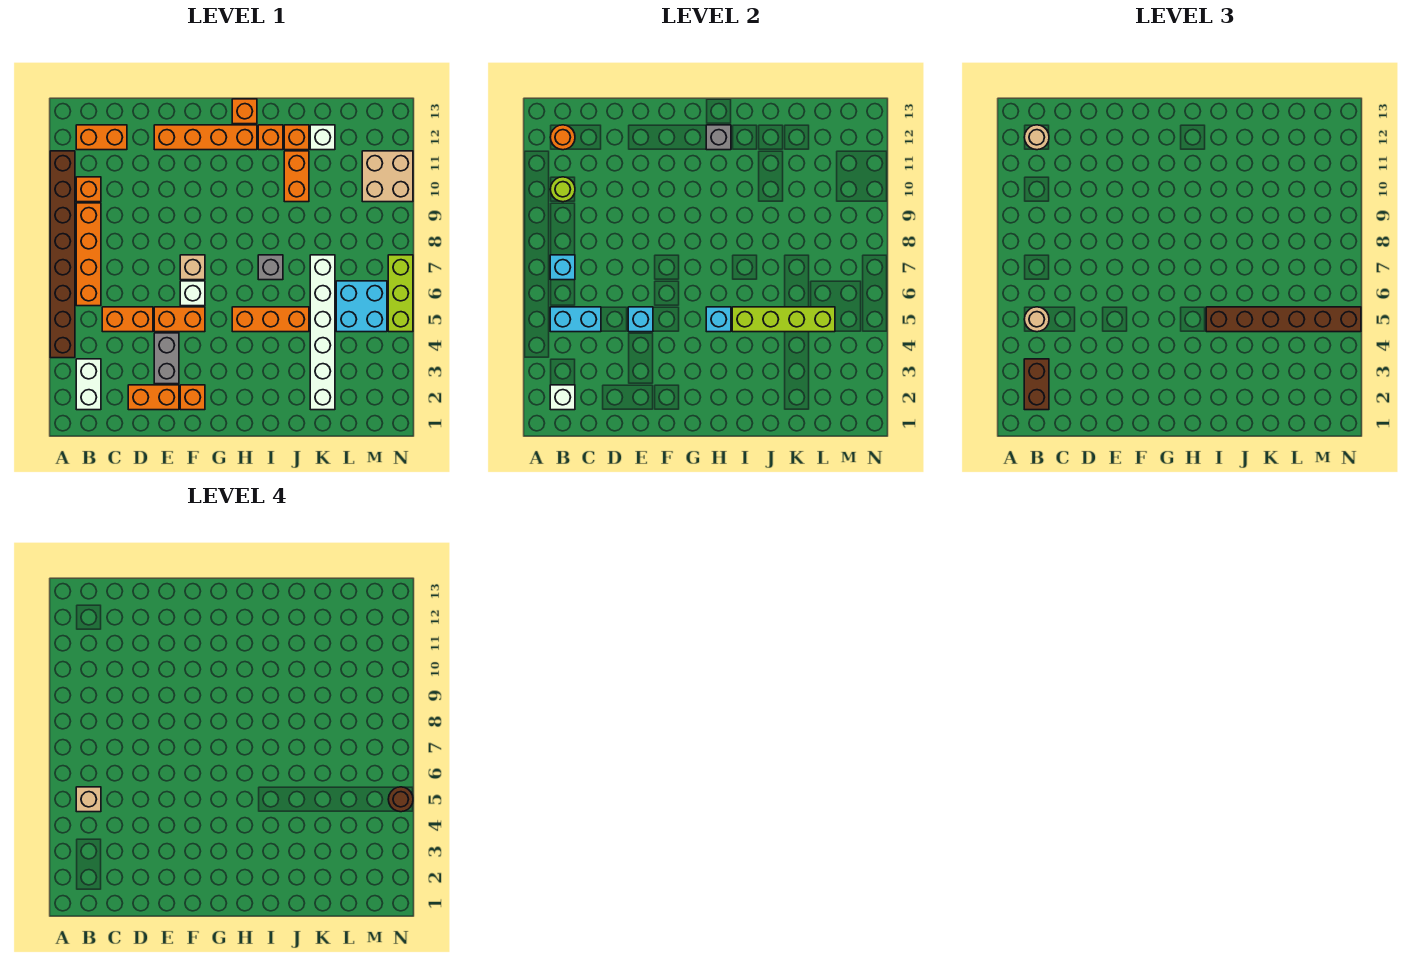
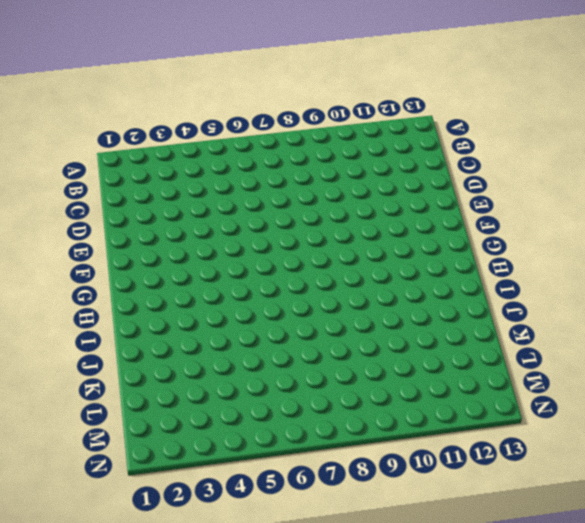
none -> brown brick A4:A11 level 1
none -> white brick B2:B3 level 1
none -> orange brick B6:B9 level 1
none -> orange brick B10 level 1

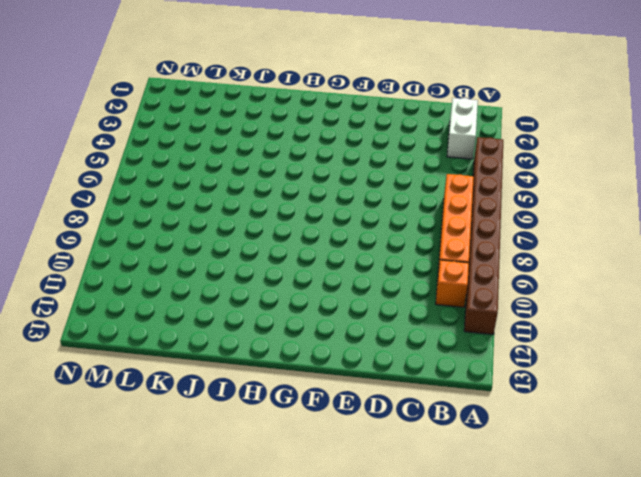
none -> orange brick B12:C12 level 1
none -> orange brick C5:D5 level 1
none -> orange brick D2:E2 level 1
none -> grey brick E3:E4 level 1

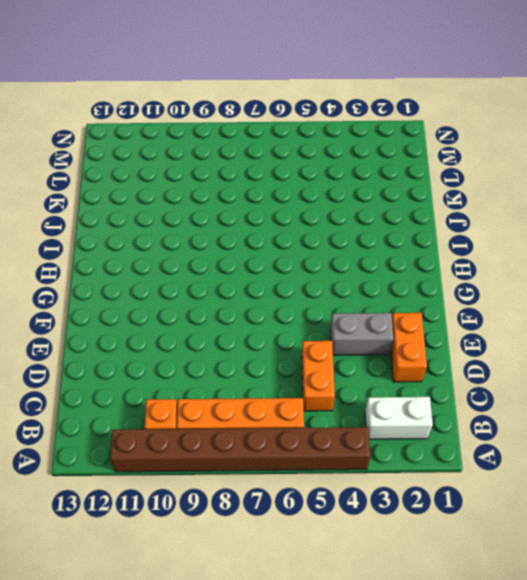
none -> orange brick B12:C12 level 1
none -> orange brick E5:F5 level 1
none -> orange brick E12:H12 level 1
none -> orange brick F2 level 1

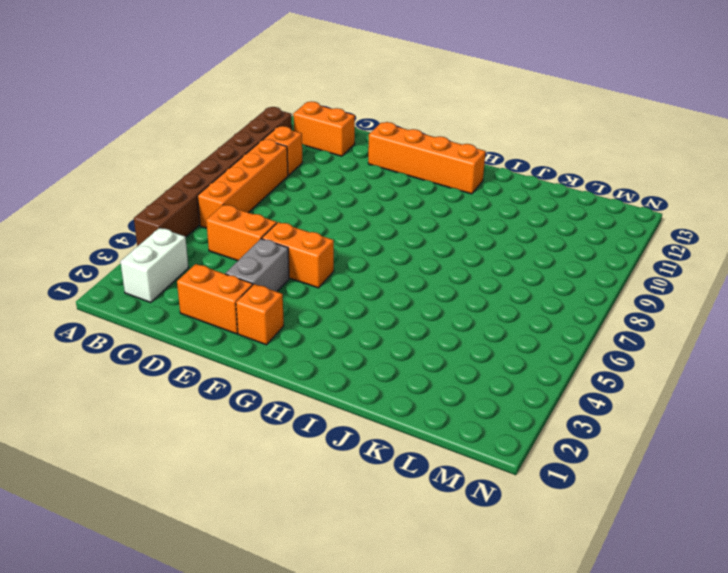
none -> white brick F6 level 1
none -> tan brick F7 level 1
none -> orange brick H5:J5 level 1
none -> orange brick H13 level 1

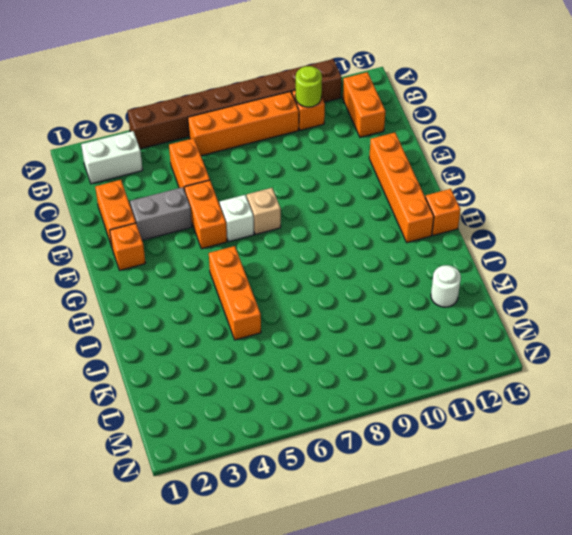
white round brick K12 level 1 -> white brick K12 level 1
none -> grey brick I7 level 1
none -> orange brick I12 level 1
none -> orange brick J10:J11 level 1
none -> orange brick J12 level 1

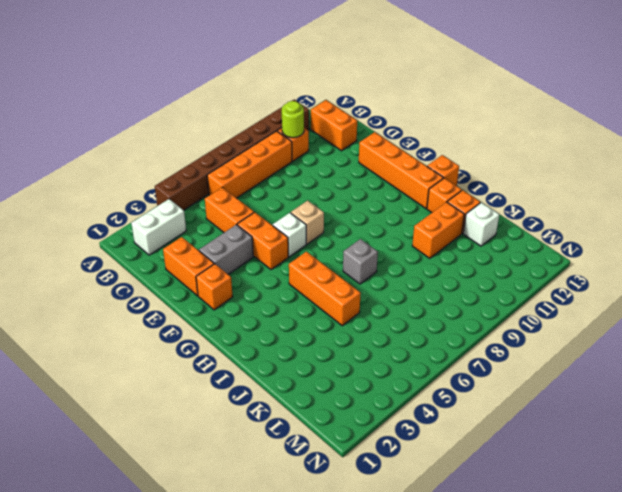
none -> white brick K2:K7 level 1
none -> cyan brick L5:M6 level 1
none -> tan brick M10:N11 level 1
none -> lime brick N5:N7 level 1

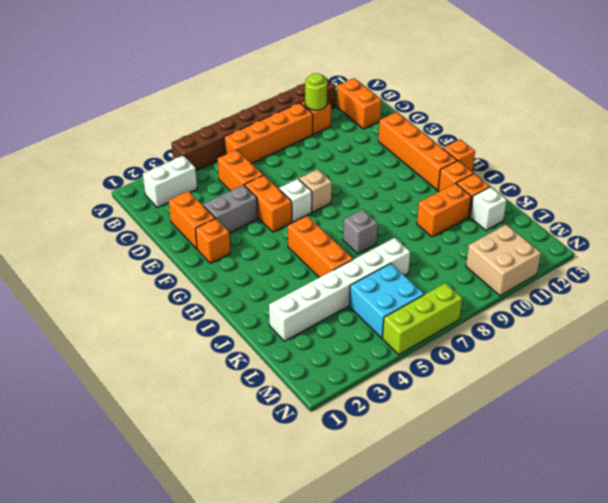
none -> white brick B2 level 2
none -> cyan brick B5:C5 level 2
none -> cyan brick B7 level 2
none -> orange round brick B12 level 2

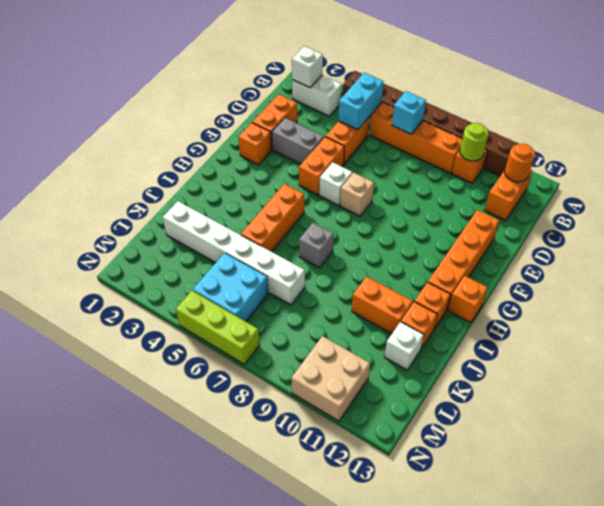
none -> cyan brick E5 level 2
none -> cyan brick H5 level 2
none -> grey brick H12 level 2
none -> lime brick I5:L5 level 2

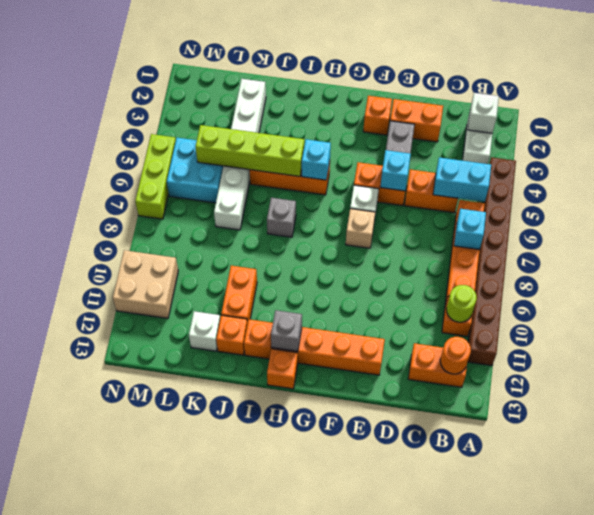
none -> brown brick B2:B3 level 3
none -> tan round brick B5 level 3
none -> tan round brick B12 level 3
none -> brown brick I5:N5 level 3

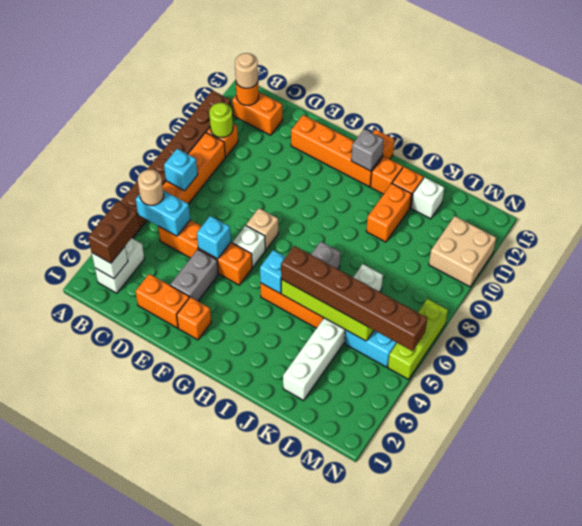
none -> tan brick B5 level 4
none -> brown round brick N5 level 4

*TASK ITEM*
Line count for the string "brown": say how many lines in the listing contain it, and add nothing.

*RESULT FOR THIS TASK*
4